WHAT YOU HAVE TO DO
Search the records for the string "degrees", then copy each line where it appears.

SOURCE MATERIAL: Begin

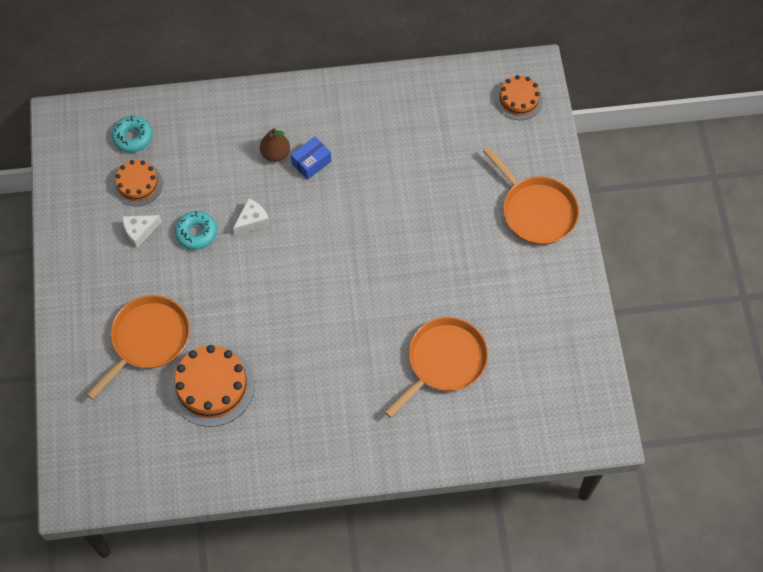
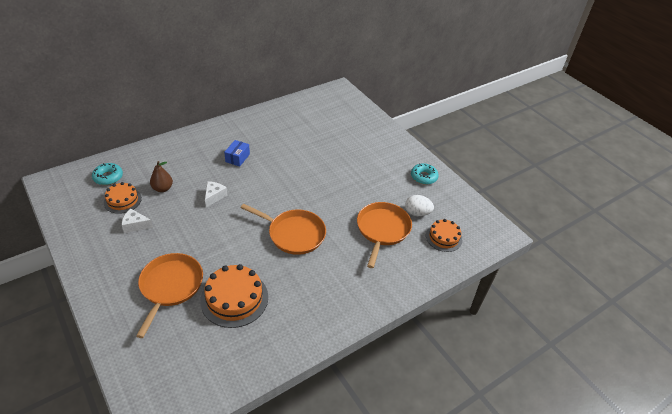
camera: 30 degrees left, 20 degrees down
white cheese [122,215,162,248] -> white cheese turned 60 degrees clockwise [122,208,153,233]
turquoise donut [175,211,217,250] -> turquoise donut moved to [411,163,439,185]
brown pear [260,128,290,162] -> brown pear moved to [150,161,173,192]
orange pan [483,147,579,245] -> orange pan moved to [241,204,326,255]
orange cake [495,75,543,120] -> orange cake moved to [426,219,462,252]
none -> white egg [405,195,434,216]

SOURCE MATERIAL: End
SOURCE MATERIAL: Begin

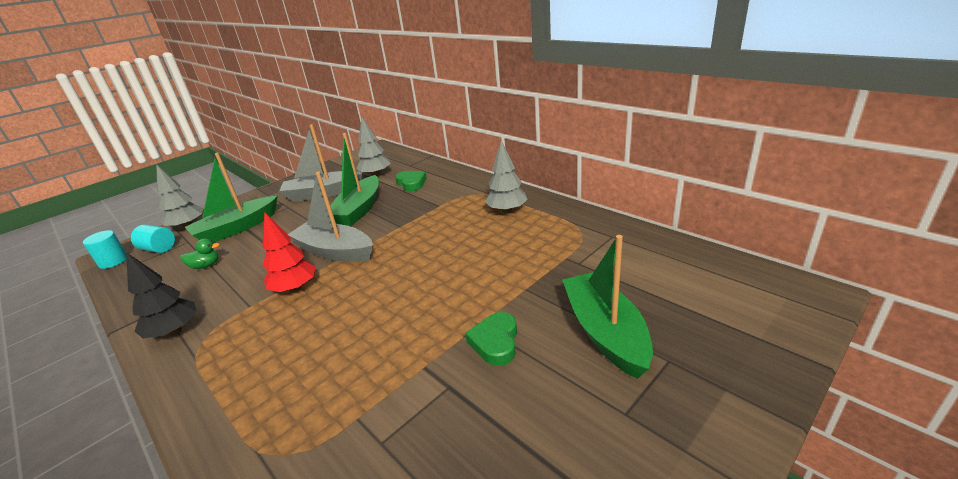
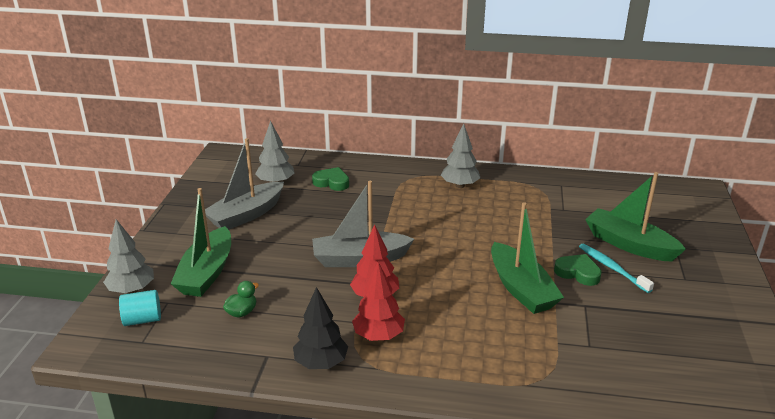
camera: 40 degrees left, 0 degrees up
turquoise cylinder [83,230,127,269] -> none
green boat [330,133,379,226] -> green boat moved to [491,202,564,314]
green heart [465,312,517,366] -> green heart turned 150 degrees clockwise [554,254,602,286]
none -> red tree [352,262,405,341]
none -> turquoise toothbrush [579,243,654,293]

SOURCE MATERIAL: End
SOURCE MATERIAL: Begin

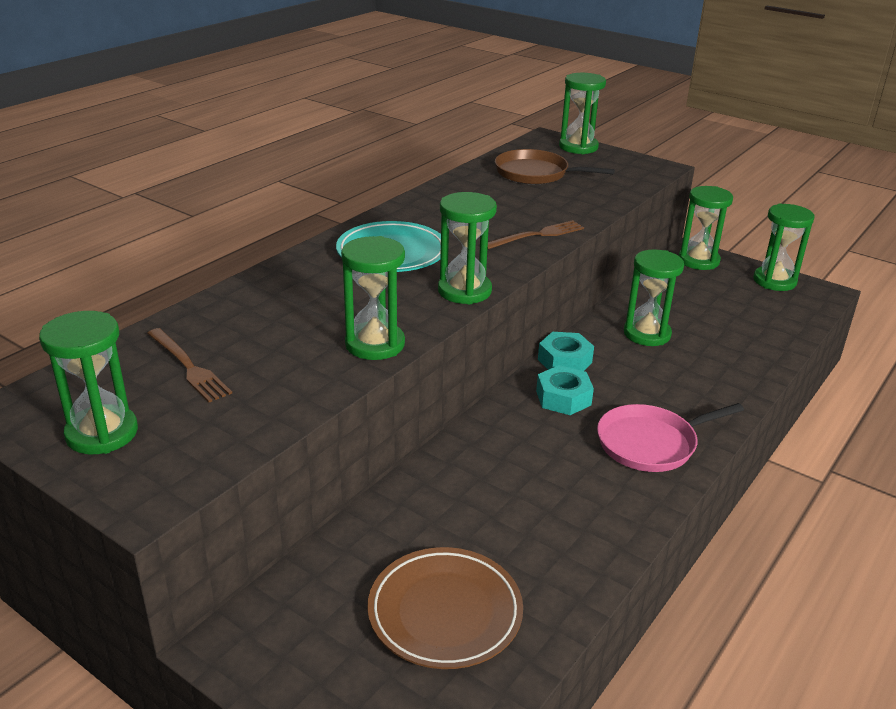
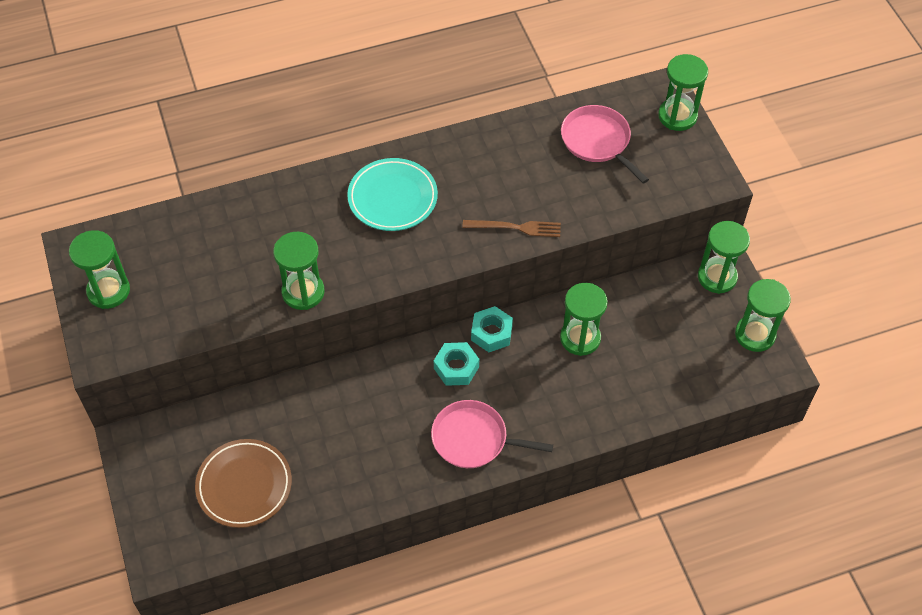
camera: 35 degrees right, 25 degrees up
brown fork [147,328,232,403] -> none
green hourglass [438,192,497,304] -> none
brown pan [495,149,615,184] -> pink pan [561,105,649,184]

SOURCE MATERIAL: End

TASK ANSWER
camera: 30 degrees left, 20 degrees down
white cheese [122,215,162,248] -> white cheese turned 60 degrees clockwise [122,208,153,233]
camera: 40 degrees left, 0 degrees up
green heart [465,312,517,366] -> green heart turned 150 degrees clockwise [554,254,602,286]
camera: 35 degrees right, 25 degrees up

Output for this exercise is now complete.